• [What is needed] Every line below needs to be returned exactly as written.

**** Data

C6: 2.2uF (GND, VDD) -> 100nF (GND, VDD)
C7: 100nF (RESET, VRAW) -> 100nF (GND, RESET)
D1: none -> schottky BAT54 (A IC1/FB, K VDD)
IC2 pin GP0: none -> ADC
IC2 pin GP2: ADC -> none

********

• [Exercise output]
C6: 2.2uF (GND, VDD) -> 100nF (GND, VDD)
C7: 100nF (RESET, VRAW) -> 100nF (GND, RESET)
D1: none -> schottky BAT54 (A IC1/FB, K VDD)
IC2 pin GP0: none -> ADC
IC2 pin GP2: ADC -> none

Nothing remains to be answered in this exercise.